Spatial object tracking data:
_____
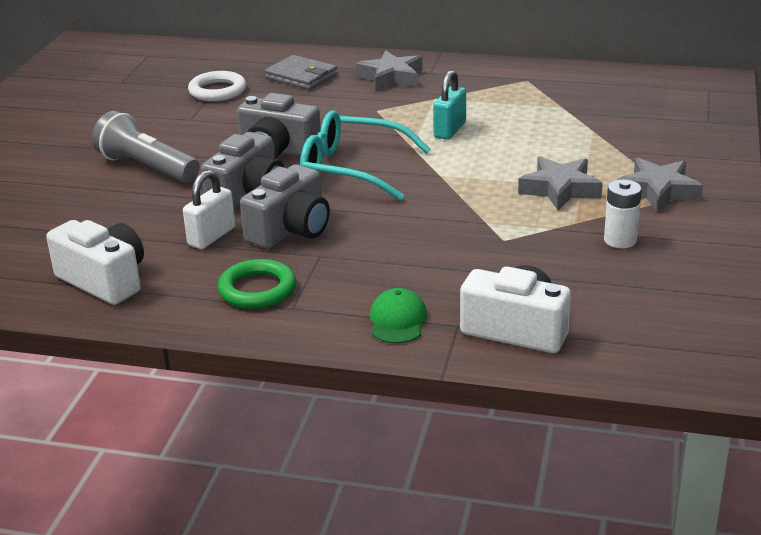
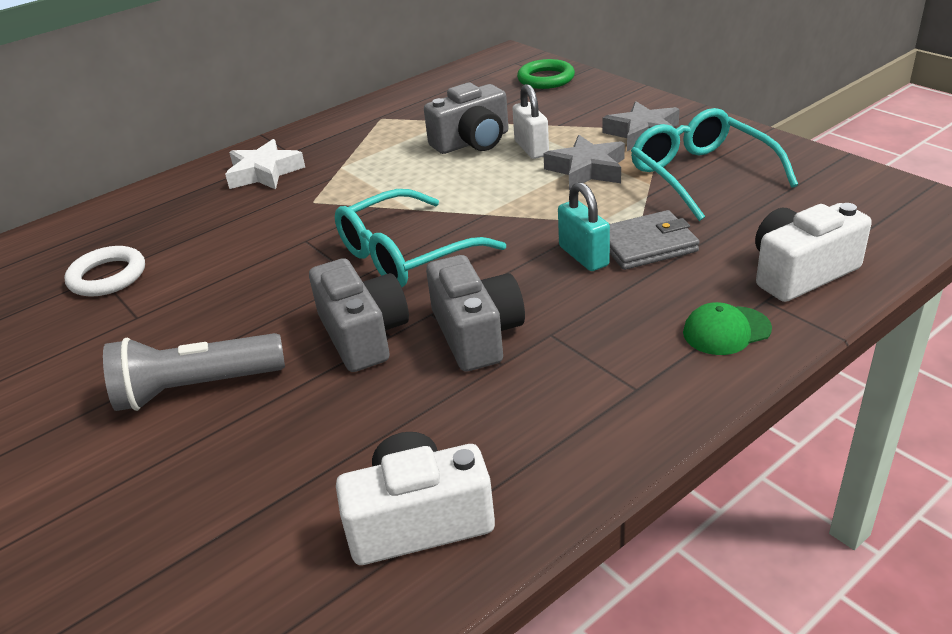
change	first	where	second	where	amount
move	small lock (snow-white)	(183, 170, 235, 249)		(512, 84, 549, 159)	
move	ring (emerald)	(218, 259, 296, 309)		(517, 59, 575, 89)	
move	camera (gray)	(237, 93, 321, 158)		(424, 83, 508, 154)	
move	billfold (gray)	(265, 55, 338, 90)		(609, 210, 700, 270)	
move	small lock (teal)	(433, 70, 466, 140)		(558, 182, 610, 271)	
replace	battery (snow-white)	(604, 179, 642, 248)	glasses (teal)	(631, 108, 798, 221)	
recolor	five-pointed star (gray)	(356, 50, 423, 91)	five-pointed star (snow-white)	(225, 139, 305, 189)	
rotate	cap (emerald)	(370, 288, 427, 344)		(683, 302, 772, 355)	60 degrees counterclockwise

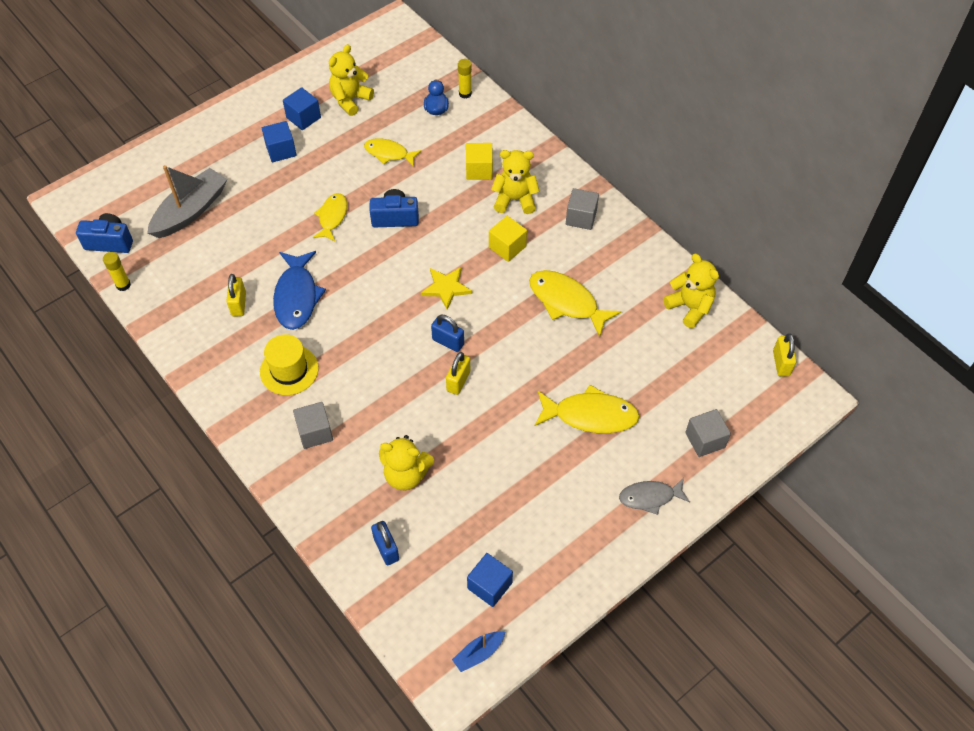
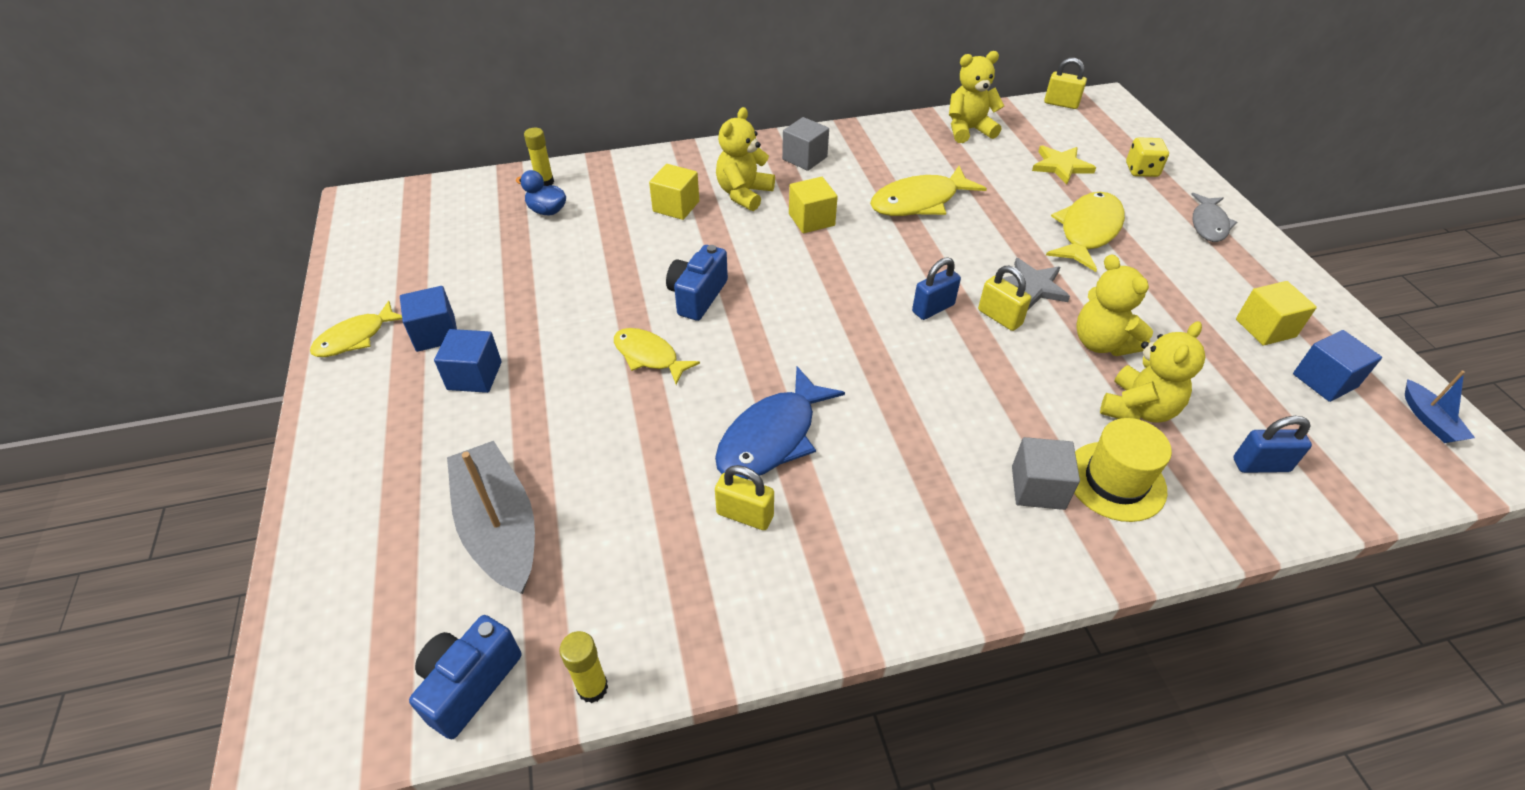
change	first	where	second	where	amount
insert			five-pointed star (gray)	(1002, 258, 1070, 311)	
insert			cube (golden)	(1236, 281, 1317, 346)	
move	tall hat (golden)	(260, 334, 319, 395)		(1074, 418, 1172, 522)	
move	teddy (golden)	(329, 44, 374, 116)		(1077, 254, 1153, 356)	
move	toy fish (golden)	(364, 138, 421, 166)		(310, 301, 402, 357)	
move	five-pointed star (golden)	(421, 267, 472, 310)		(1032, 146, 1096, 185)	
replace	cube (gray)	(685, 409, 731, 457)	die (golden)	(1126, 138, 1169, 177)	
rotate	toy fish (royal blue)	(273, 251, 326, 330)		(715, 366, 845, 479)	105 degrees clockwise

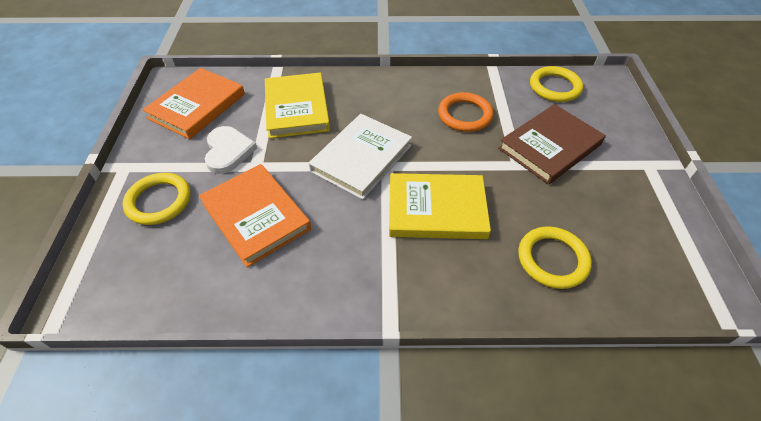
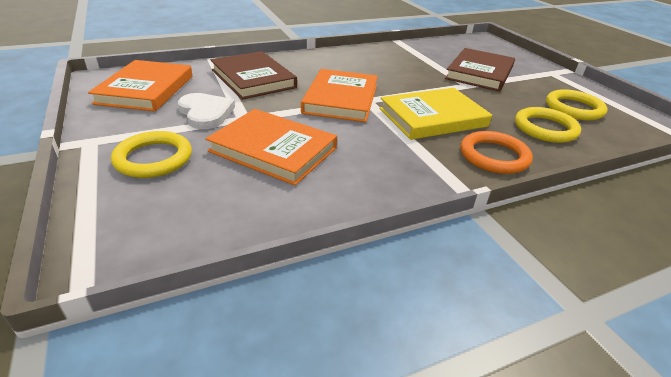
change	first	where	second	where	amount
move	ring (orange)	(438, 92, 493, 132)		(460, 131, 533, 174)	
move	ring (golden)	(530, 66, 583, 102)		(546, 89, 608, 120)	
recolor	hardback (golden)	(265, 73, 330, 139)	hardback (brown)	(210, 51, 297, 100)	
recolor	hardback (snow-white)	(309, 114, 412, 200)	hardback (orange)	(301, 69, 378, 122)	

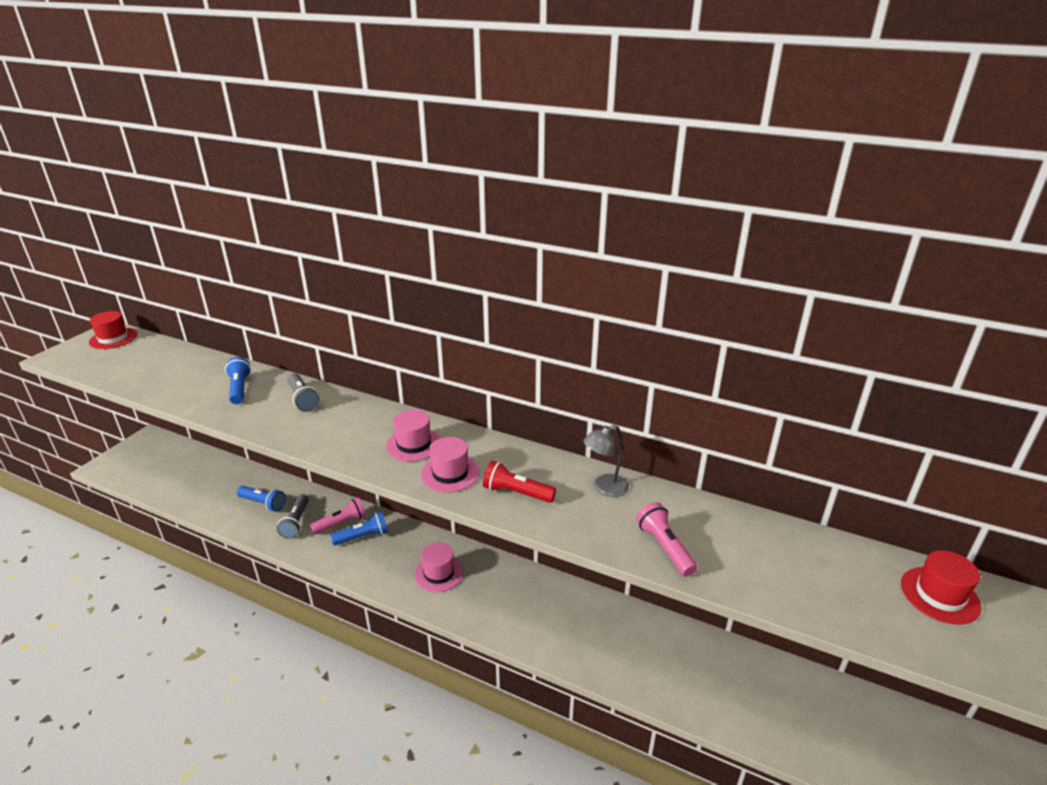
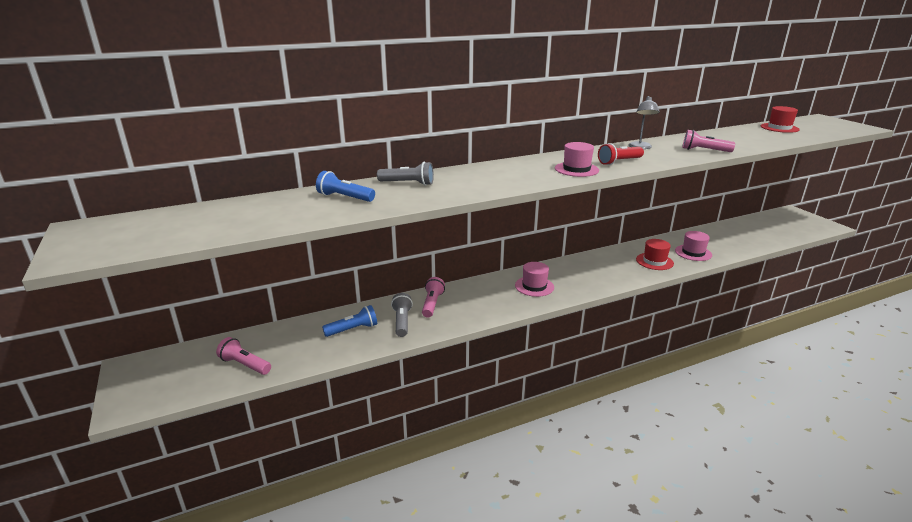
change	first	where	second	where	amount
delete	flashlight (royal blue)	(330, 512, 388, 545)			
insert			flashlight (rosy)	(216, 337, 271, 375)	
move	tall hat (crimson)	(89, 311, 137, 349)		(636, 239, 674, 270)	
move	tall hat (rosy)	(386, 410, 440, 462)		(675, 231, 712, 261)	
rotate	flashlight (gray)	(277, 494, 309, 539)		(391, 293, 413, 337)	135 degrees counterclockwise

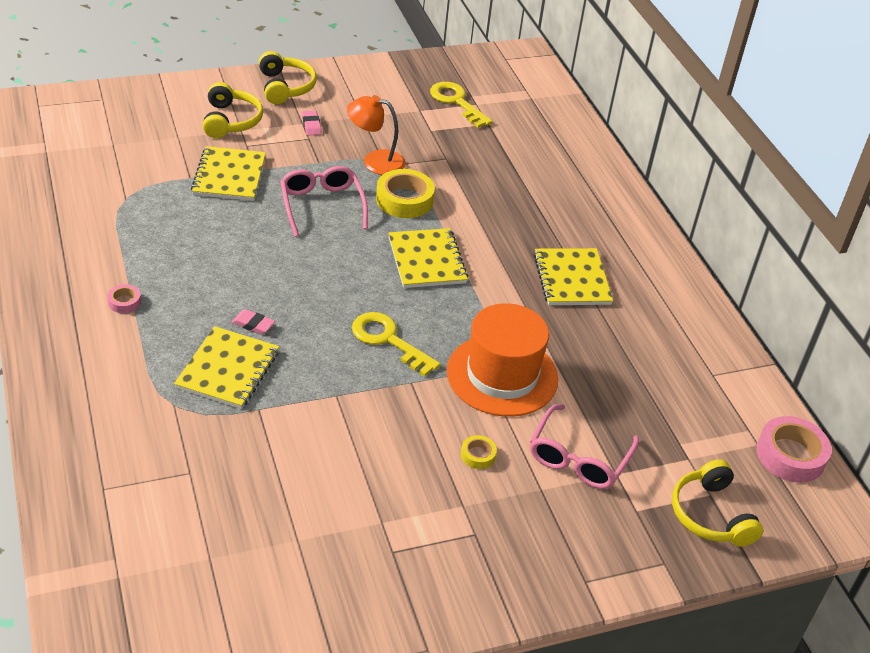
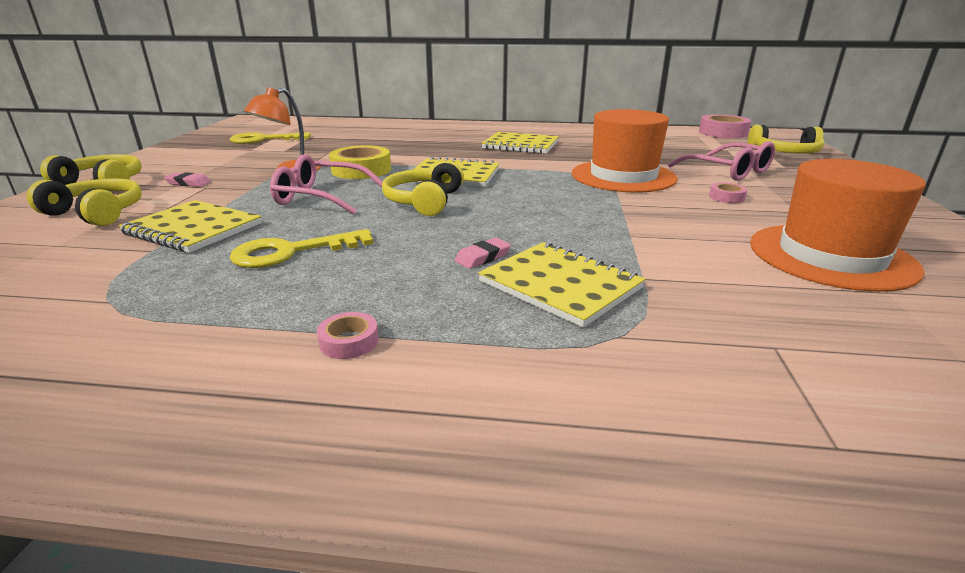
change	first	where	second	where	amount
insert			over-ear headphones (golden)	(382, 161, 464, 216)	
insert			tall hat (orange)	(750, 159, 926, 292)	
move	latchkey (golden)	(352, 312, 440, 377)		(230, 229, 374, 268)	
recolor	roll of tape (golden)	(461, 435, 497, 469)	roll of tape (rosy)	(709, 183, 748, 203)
_____
Would you please copy exactly the part of the entries above that begins at the line containing "84, 549, 159)" and ends at the line containing "139, 305, 189)", both lines included?

# [Task result]
move	small lock (snow-white)	(183, 170, 235, 249)		(512, 84, 549, 159)	
move	ring (emerald)	(218, 259, 296, 309)		(517, 59, 575, 89)	
move	camera (gray)	(237, 93, 321, 158)		(424, 83, 508, 154)	
move	billfold (gray)	(265, 55, 338, 90)		(609, 210, 700, 270)	
move	small lock (teal)	(433, 70, 466, 140)		(558, 182, 610, 271)	
replace	battery (snow-white)	(604, 179, 642, 248)	glasses (teal)	(631, 108, 798, 221)	
recolor	five-pointed star (gray)	(356, 50, 423, 91)	five-pointed star (snow-white)	(225, 139, 305, 189)	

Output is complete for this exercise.